### YOUR ASSIGNMENT
Within the listing below, please copy exactly the lines between the line holding "Guide Log: [442,186,687,334]" and the line holding "Track 822: [620,184,670,225]", inclusive.

### INPUT DATA
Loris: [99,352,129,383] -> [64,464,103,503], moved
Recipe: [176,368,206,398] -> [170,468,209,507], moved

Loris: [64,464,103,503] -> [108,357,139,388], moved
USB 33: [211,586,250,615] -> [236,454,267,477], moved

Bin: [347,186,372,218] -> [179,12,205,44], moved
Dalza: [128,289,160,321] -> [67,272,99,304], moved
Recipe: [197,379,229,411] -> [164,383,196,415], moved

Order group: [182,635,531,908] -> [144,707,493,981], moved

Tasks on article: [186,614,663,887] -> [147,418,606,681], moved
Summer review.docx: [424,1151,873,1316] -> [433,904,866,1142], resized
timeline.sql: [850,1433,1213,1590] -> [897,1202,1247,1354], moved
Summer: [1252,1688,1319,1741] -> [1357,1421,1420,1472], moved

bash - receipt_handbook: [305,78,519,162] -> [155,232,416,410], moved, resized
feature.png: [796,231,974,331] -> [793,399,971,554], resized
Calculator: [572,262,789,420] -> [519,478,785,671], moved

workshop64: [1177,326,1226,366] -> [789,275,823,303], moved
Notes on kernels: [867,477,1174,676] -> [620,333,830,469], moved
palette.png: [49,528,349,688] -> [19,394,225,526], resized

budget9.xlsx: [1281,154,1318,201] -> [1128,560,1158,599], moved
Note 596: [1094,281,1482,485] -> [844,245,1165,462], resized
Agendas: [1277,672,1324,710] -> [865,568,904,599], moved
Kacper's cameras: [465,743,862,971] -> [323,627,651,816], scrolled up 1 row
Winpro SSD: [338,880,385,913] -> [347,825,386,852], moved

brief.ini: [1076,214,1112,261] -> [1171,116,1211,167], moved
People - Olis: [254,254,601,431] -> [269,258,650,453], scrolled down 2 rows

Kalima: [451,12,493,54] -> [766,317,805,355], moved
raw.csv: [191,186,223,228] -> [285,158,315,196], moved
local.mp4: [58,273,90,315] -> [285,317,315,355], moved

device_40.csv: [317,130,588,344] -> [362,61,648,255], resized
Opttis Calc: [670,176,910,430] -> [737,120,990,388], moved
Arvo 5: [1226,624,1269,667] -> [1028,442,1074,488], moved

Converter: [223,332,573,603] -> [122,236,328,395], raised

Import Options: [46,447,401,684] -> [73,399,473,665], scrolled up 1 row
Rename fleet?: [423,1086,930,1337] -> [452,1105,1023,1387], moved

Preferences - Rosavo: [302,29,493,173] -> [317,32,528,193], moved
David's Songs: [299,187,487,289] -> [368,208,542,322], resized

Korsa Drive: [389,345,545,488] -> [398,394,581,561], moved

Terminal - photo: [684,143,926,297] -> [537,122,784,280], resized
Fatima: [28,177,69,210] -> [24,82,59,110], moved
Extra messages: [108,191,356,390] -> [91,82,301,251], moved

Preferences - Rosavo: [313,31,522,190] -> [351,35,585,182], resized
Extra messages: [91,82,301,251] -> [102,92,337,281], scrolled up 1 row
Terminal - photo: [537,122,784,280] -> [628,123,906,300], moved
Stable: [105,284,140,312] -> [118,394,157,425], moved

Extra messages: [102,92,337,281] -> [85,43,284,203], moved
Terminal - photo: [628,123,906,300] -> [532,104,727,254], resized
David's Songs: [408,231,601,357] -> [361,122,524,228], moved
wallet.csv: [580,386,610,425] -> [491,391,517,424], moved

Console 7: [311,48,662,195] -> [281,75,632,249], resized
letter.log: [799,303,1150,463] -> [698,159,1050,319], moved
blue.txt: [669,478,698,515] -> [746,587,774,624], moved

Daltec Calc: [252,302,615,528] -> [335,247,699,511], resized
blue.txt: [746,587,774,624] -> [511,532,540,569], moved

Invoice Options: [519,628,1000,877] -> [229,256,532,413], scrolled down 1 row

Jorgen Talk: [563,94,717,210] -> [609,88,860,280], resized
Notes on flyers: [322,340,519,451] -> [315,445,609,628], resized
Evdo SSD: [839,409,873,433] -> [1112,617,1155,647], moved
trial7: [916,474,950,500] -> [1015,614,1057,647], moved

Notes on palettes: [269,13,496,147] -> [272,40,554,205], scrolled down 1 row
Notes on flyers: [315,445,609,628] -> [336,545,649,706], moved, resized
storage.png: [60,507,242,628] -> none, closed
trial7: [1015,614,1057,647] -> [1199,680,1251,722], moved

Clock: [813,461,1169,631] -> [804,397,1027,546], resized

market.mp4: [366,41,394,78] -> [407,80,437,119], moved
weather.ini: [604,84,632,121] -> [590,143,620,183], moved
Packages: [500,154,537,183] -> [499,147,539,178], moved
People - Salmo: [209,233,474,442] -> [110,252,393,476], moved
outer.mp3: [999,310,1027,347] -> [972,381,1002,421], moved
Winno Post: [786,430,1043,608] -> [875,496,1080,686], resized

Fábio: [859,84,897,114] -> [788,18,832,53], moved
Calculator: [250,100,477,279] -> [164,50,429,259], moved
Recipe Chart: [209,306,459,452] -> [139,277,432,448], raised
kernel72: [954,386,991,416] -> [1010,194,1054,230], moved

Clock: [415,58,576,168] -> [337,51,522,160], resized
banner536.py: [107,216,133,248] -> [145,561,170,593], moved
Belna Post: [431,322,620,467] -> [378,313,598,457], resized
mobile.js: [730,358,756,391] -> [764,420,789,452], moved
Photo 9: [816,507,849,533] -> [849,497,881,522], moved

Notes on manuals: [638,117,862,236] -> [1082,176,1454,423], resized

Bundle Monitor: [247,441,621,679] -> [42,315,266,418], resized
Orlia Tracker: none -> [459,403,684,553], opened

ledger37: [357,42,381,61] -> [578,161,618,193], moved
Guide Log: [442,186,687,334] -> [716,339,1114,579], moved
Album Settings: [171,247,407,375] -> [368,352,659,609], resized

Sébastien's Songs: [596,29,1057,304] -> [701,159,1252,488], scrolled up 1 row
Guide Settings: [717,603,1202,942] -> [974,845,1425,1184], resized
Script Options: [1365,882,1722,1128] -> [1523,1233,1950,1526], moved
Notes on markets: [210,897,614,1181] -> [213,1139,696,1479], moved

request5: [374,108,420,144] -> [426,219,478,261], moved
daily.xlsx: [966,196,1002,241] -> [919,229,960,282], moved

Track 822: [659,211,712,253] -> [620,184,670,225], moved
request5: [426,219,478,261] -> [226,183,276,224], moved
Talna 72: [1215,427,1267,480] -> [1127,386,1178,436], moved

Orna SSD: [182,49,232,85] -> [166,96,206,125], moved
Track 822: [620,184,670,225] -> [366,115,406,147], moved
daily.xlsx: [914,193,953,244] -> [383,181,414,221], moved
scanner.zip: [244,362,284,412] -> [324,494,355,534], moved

### RESPONSE BELOW
Guide Log: [442,186,687,334] -> [716,339,1114,579], moved
Album Settings: [171,247,407,375] -> [368,352,659,609], resized

Sébastien's Songs: [596,29,1057,304] -> [701,159,1252,488], scrolled up 1 row
Guide Settings: [717,603,1202,942] -> [974,845,1425,1184], resized
Script Options: [1365,882,1722,1128] -> [1523,1233,1950,1526], moved
Notes on markets: [210,897,614,1181] -> [213,1139,696,1479], moved

request5: [374,108,420,144] -> [426,219,478,261], moved
daily.xlsx: [966,196,1002,241] -> [919,229,960,282], moved

Track 822: [659,211,712,253] -> [620,184,670,225], moved
request5: [426,219,478,261] -> [226,183,276,224], moved
Talna 72: [1215,427,1267,480] -> [1127,386,1178,436], moved

Orna SSD: [182,49,232,85] -> [166,96,206,125], moved
Track 822: [620,184,670,225] -> [366,115,406,147], moved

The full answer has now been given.